***** DATA LISTING

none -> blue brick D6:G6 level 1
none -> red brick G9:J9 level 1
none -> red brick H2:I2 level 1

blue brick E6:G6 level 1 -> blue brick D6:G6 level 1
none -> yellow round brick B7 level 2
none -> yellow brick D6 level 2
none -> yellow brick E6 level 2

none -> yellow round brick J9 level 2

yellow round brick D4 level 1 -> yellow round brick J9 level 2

**********

» EXERCISE INSTRUCTIONS
When a line above contains the string "yellow", copy that line.

» EXERCISE OUTPUT
none -> yellow round brick B7 level 2
none -> yellow brick D6 level 2
none -> yellow brick E6 level 2
none -> yellow round brick J9 level 2
yellow round brick D4 level 1 -> yellow round brick J9 level 2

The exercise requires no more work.